Aim of the exercise:
Although the entries contain pictures, copy only their text, exactly as written.

Information supplied:
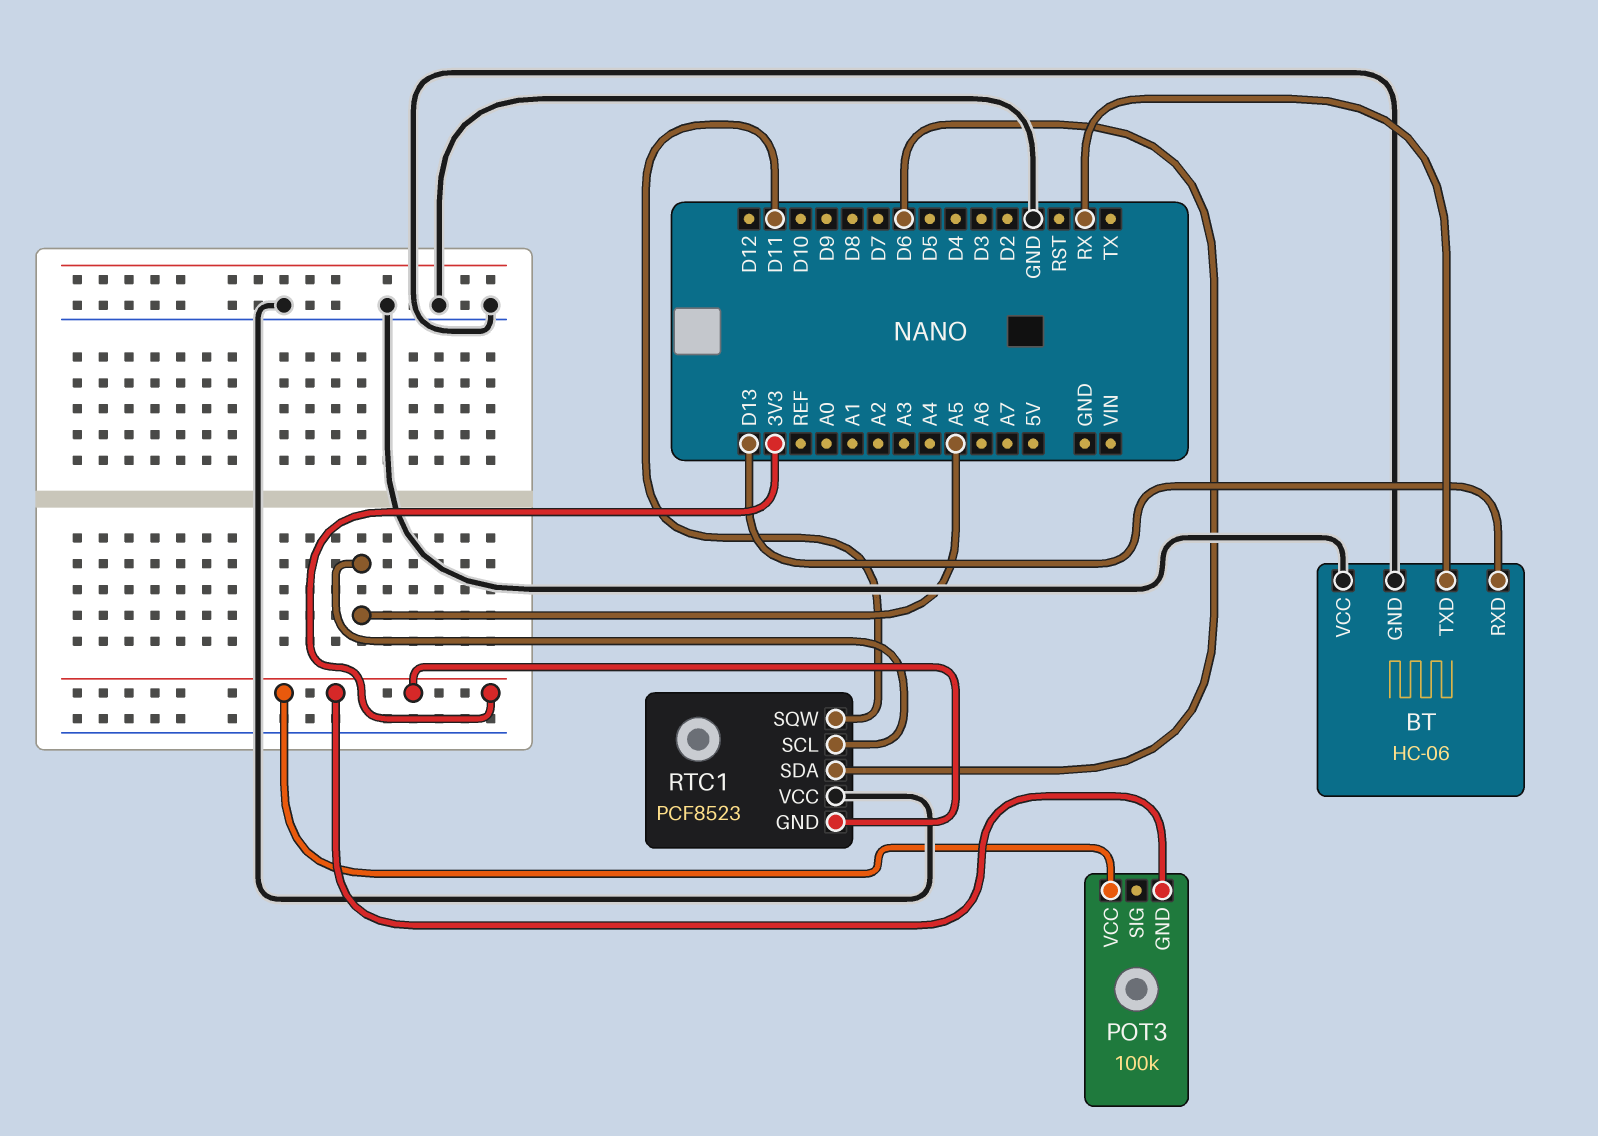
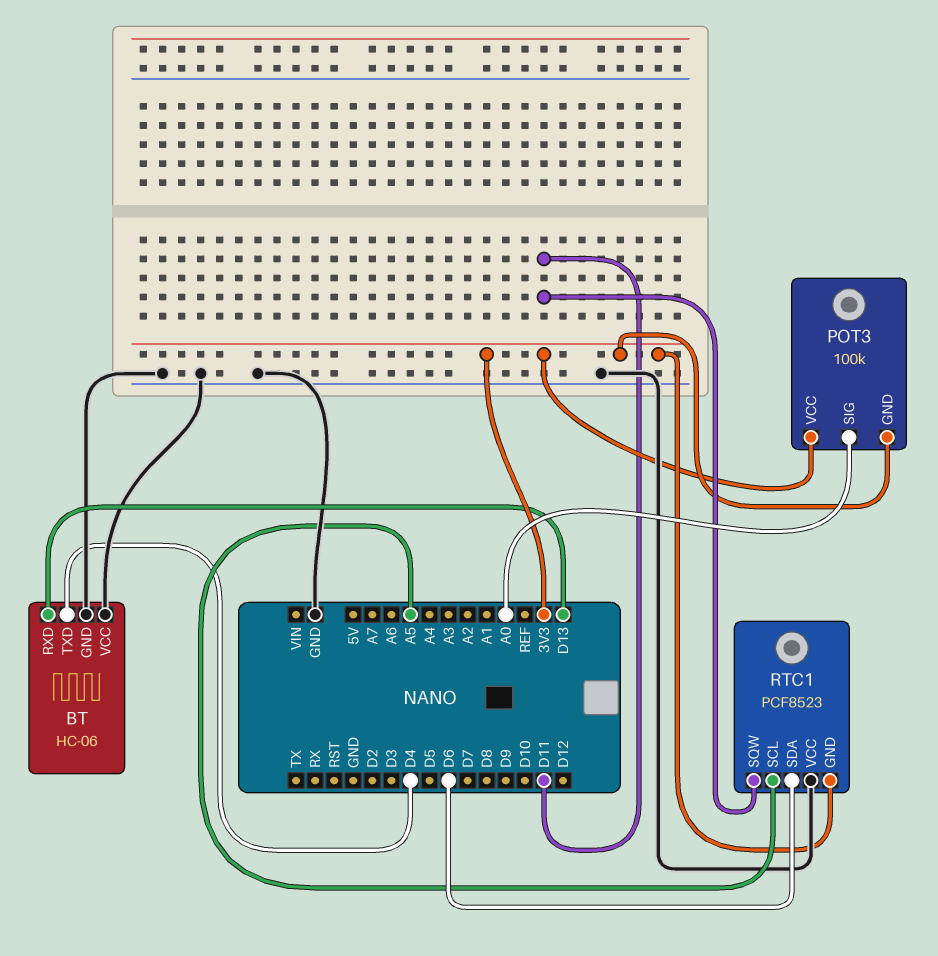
BT pin TXD: RX -> D4
POT3 pin SIG: none -> A0

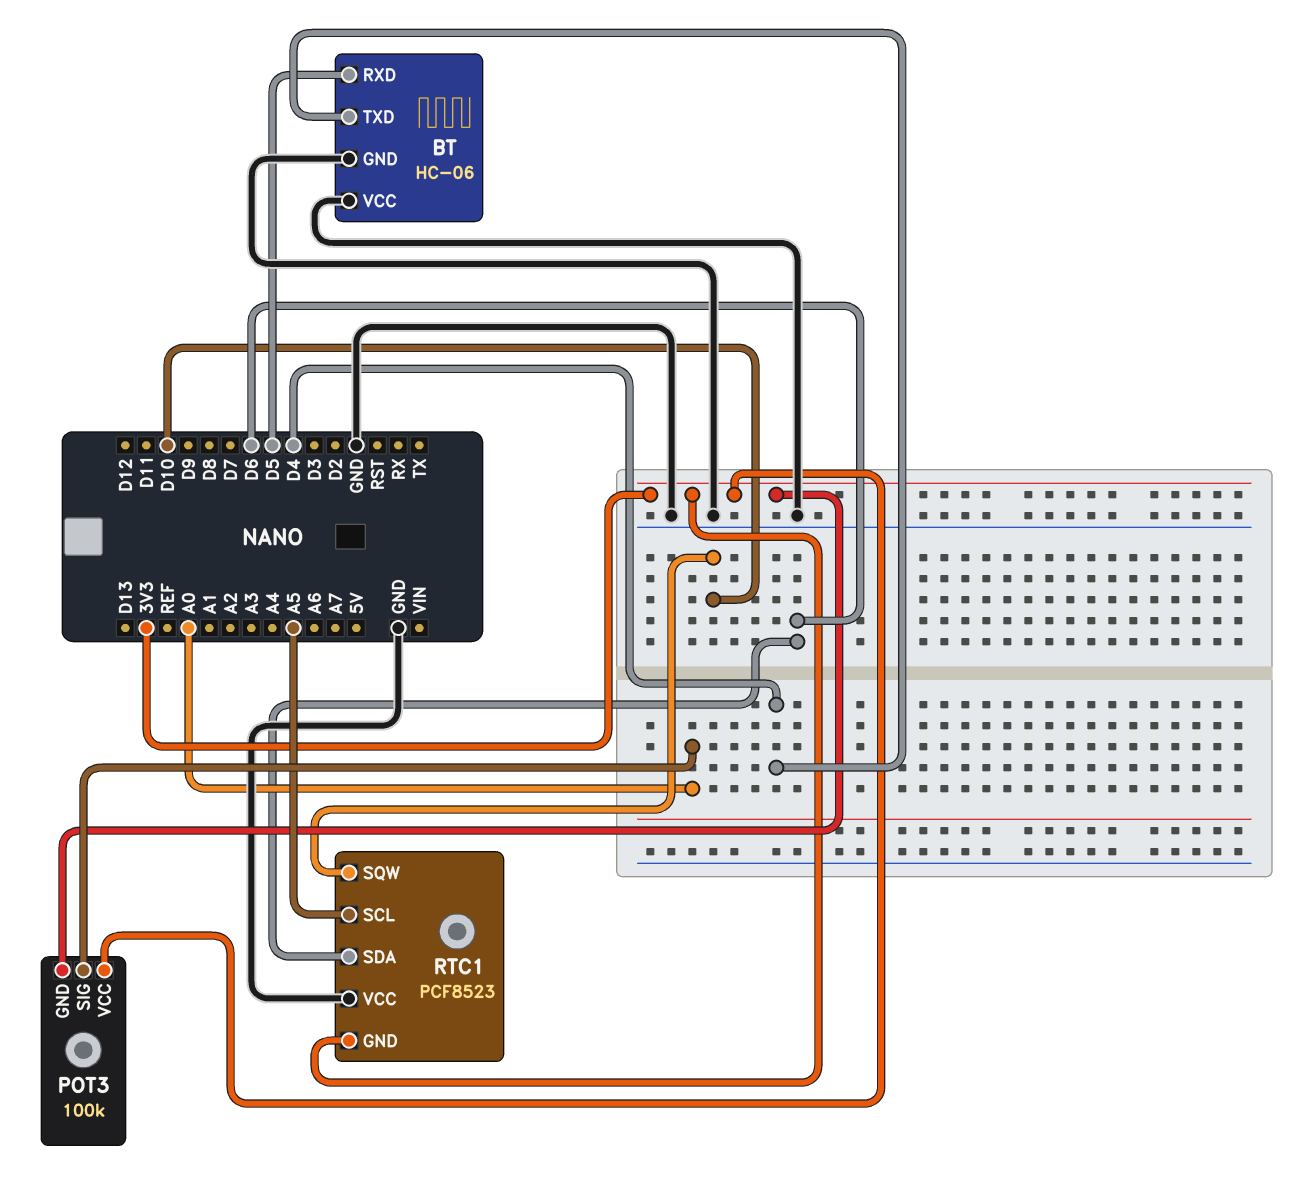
BT pin RXD: D13 -> D5
RTC1 pin SQW: D11 -> D10

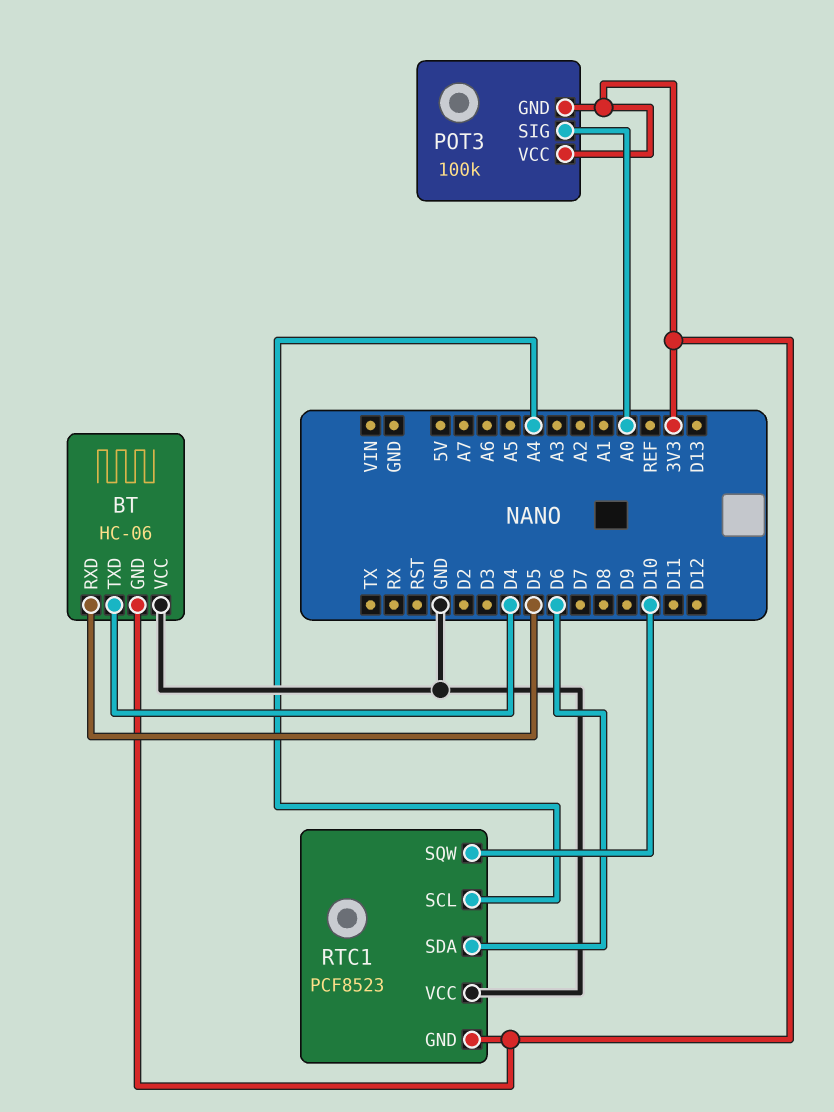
BT pin GND: GND -> 3V3
RTC1 pin SCL: A5 -> A4

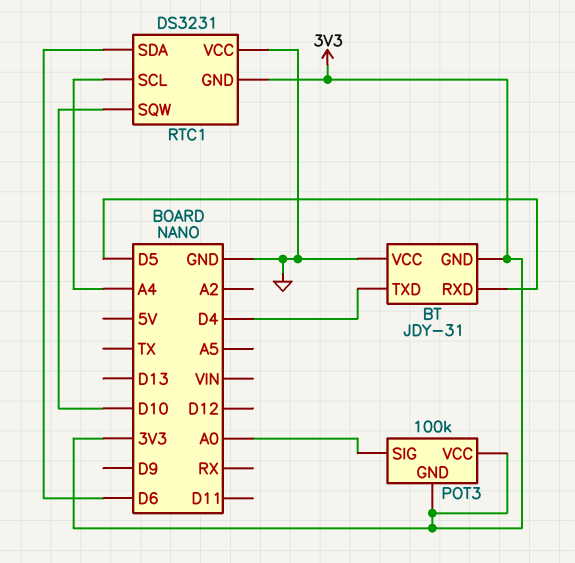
BT: HC-06 -> JDY-31
RTC1: PCF8523 -> DS3231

Solution below:
BT pin TXD: RX -> D4
POT3 pin SIG: none -> A0

BT pin RXD: D13 -> D5
RTC1 pin SQW: D11 -> D10

BT pin GND: GND -> 3V3
RTC1 pin SCL: A5 -> A4

BT: HC-06 -> JDY-31
RTC1: PCF8523 -> DS3231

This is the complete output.